**WHAT IS NEEDED**
In the listing below, find each line with the string "amarillo" and report it.

**EXERCISE MATERIAL**

↓↓↓

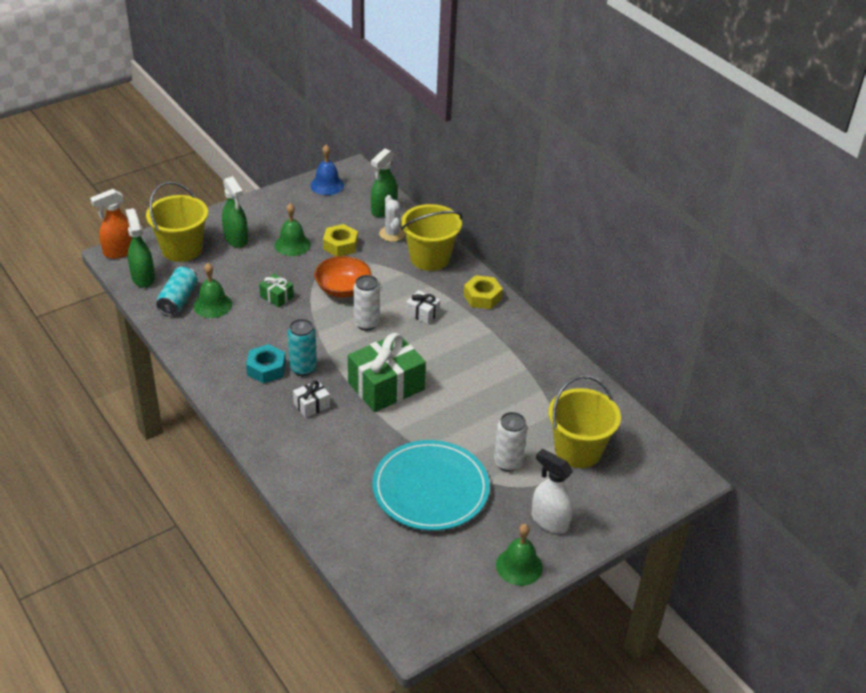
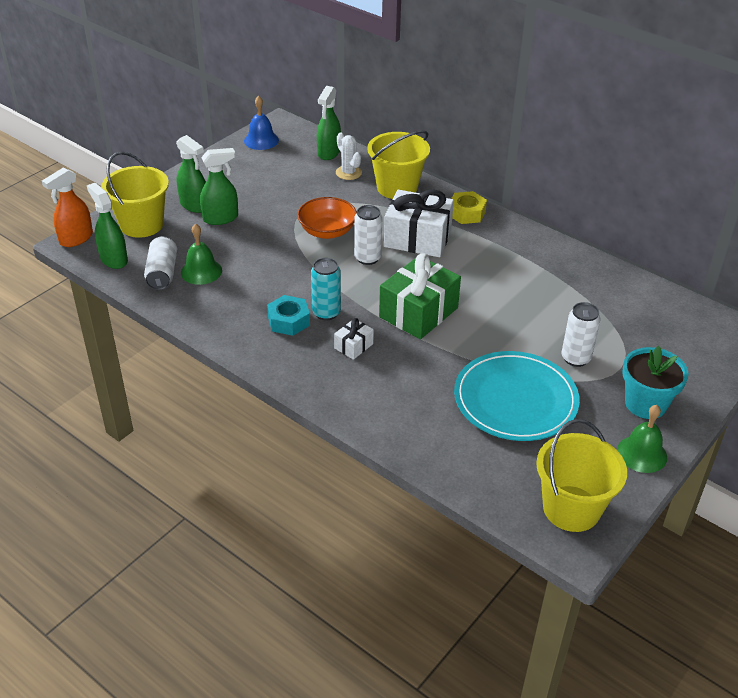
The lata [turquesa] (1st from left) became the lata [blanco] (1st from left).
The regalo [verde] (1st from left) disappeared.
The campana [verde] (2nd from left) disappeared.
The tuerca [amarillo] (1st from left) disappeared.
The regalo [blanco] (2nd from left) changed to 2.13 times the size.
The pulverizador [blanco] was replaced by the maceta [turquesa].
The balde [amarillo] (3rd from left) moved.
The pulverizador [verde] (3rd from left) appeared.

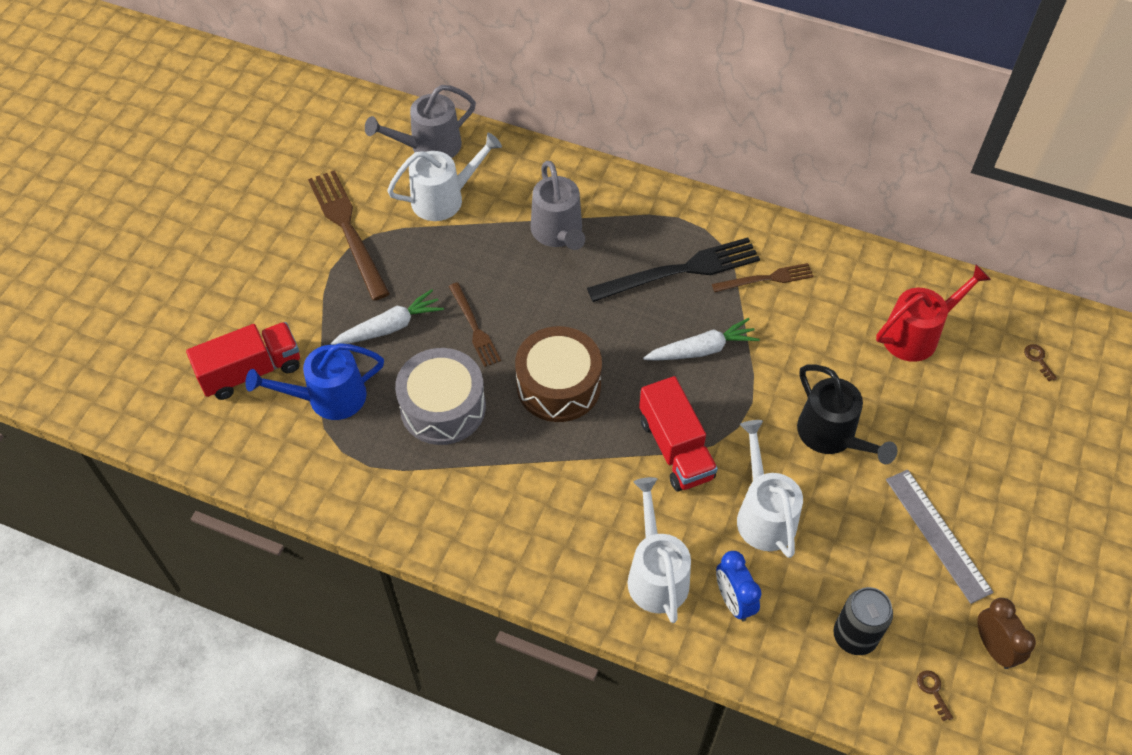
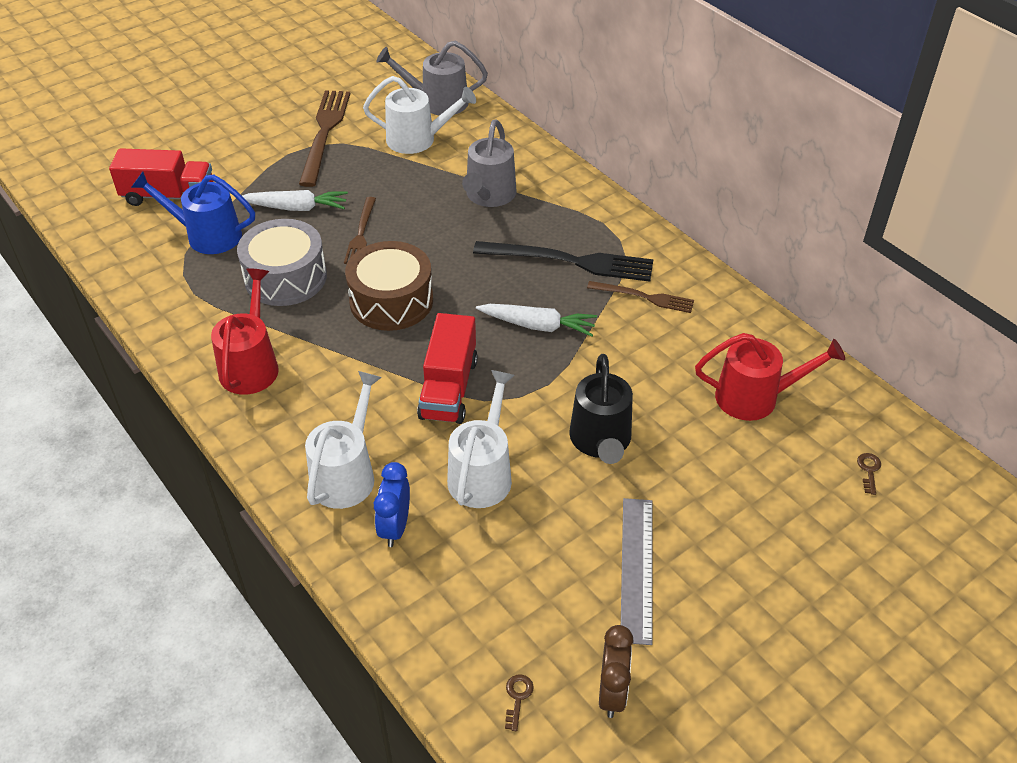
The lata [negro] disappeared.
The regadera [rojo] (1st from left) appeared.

↑↑↑
↓↓↓

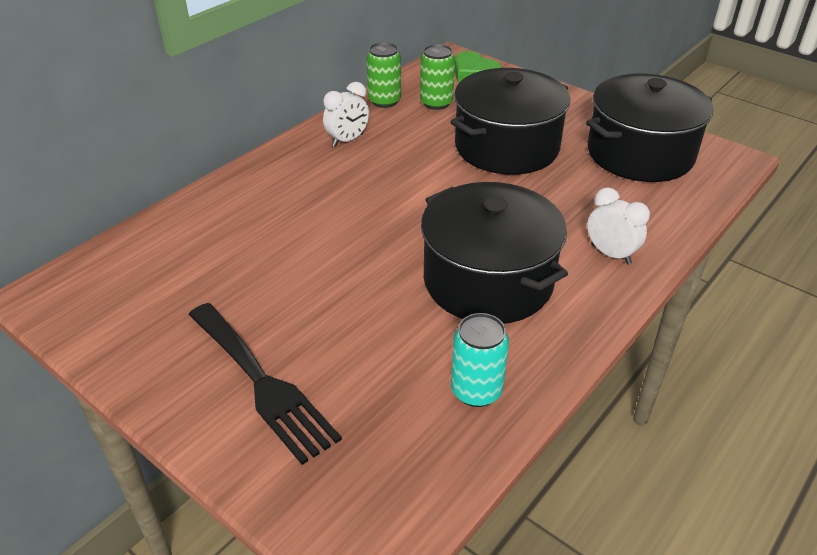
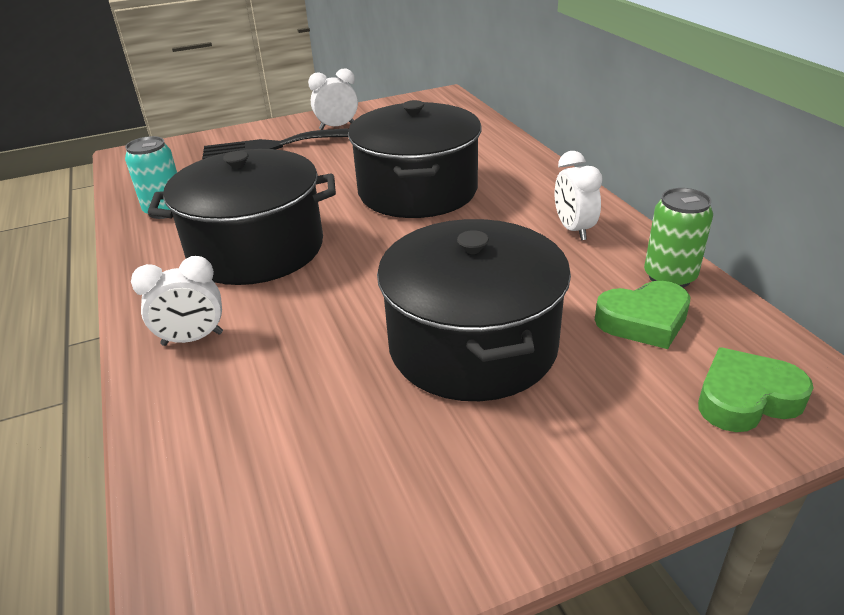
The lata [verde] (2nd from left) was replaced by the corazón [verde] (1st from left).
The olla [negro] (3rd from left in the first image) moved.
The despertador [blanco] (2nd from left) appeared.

↑↑↑

**ANSWER SECTION**
The tuerca [amarillo] (1st from left) disappeared.
The balde [amarillo] (3rd from left) moved.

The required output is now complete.